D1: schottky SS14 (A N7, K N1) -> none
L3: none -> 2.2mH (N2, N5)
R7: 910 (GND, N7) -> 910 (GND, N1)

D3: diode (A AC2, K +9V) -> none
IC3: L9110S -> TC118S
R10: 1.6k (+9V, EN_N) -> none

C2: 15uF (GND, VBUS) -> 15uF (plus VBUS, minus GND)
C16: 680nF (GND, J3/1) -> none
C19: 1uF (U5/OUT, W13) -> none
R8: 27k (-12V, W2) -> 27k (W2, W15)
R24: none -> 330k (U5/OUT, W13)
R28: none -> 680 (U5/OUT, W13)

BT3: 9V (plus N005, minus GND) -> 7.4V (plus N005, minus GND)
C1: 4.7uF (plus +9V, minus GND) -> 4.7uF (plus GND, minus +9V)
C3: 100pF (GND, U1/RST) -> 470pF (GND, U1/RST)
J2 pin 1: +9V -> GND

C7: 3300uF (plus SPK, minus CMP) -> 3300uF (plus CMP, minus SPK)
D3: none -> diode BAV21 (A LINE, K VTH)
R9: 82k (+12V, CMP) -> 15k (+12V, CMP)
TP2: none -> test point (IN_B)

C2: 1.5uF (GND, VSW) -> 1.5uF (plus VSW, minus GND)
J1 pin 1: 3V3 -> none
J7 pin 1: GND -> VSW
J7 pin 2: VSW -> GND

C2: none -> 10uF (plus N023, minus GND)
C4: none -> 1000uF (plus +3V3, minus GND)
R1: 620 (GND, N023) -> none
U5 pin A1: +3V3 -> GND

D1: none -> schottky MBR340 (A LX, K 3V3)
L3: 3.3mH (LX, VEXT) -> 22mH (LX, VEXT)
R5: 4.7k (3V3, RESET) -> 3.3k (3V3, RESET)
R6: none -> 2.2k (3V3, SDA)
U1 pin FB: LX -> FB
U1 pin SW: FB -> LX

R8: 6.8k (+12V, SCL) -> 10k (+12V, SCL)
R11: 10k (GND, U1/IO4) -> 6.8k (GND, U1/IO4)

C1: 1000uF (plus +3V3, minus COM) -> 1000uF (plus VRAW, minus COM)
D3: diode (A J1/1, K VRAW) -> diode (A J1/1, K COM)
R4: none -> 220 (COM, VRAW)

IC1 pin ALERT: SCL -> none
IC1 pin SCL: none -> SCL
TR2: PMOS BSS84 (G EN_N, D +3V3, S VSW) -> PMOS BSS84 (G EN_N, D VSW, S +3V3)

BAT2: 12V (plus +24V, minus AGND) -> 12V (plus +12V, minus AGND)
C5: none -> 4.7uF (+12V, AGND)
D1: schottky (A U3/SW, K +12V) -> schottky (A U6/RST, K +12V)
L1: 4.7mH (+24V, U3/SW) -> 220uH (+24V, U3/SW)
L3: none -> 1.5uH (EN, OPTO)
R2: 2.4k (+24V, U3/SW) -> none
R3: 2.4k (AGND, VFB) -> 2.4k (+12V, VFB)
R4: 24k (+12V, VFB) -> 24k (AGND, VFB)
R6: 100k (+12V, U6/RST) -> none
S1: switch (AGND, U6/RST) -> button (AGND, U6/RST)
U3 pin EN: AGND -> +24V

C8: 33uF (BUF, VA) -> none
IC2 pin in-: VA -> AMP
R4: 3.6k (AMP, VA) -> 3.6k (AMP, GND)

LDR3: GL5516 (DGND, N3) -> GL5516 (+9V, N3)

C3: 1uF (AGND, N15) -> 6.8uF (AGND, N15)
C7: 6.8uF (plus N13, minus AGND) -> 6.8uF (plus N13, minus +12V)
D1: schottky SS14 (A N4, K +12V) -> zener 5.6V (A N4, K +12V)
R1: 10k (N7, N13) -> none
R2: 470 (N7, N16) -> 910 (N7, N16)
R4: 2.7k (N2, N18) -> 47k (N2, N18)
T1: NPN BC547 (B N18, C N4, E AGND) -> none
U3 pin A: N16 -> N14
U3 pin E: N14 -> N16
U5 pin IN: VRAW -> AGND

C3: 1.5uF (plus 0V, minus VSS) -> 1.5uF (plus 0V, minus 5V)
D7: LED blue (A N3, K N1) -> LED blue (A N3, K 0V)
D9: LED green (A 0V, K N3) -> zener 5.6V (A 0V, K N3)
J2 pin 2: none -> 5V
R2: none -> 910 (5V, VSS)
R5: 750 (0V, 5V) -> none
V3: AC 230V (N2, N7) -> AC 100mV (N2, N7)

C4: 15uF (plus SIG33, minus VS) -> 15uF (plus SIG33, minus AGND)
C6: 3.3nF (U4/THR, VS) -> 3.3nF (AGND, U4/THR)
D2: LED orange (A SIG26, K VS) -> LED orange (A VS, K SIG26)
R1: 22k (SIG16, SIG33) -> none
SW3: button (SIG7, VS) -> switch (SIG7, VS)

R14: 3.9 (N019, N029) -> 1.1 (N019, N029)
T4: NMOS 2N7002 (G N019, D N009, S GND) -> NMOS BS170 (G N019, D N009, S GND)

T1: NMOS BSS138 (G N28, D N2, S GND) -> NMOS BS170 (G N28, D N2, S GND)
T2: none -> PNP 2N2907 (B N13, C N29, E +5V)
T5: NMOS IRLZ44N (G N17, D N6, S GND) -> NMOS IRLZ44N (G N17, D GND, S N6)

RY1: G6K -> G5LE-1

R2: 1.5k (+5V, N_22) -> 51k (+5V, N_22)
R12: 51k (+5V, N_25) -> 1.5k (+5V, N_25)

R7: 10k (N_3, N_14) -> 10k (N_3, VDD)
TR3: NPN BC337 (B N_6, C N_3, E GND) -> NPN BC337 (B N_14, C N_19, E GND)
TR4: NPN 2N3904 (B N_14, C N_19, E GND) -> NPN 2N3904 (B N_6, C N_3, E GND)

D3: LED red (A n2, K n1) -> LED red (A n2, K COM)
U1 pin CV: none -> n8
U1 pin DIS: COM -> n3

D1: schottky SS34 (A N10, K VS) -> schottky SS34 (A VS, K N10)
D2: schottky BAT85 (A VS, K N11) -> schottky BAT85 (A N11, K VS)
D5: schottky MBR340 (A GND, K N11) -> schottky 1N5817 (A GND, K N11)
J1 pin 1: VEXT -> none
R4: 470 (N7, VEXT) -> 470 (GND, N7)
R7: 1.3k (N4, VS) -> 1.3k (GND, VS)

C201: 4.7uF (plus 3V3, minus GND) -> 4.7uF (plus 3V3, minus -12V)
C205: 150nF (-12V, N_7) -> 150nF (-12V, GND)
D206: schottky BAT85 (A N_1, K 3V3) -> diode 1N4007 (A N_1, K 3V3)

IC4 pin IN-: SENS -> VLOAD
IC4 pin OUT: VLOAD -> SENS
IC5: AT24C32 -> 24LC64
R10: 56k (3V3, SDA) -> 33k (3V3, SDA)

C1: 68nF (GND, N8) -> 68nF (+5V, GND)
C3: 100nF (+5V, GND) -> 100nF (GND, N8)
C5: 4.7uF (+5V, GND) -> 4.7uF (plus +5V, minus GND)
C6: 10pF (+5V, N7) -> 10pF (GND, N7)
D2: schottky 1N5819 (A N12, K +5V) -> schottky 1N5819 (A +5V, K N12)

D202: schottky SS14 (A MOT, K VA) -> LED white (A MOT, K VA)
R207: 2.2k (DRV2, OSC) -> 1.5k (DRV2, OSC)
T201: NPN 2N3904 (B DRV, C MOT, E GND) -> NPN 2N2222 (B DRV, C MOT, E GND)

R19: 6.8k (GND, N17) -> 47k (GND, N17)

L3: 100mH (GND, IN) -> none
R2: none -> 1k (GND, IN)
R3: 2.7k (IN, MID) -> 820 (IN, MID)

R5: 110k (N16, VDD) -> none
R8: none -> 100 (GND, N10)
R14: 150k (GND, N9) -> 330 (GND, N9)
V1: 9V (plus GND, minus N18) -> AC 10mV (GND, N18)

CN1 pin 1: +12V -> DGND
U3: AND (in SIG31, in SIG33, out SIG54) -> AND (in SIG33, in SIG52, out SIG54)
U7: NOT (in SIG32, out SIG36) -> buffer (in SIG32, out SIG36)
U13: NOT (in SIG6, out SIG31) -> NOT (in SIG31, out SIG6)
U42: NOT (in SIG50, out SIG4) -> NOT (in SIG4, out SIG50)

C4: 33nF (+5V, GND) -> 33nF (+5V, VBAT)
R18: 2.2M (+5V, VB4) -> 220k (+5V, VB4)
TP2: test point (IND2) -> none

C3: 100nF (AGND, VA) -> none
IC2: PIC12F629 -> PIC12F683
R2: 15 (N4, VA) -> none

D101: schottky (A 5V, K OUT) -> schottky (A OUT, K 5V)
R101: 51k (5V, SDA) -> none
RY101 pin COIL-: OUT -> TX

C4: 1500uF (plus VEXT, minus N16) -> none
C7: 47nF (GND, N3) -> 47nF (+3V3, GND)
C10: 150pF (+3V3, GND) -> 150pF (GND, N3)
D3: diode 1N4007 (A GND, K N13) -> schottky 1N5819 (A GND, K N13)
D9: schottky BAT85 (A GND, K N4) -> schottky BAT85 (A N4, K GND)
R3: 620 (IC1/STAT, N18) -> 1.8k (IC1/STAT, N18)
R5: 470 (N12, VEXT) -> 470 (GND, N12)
################
■ **Exercise**: Lines from the top of the entries through the line with "C16: 680nF (GND, J3/1) -> none" are to be transcribed exactly, and nothing more.

■ **Answer to this exercise**:
D1: schottky SS14 (A N7, K N1) -> none
L3: none -> 2.2mH (N2, N5)
R7: 910 (GND, N7) -> 910 (GND, N1)

D3: diode (A AC2, K +9V) -> none
IC3: L9110S -> TC118S
R10: 1.6k (+9V, EN_N) -> none

C2: 15uF (GND, VBUS) -> 15uF (plus VBUS, minus GND)
C16: 680nF (GND, J3/1) -> none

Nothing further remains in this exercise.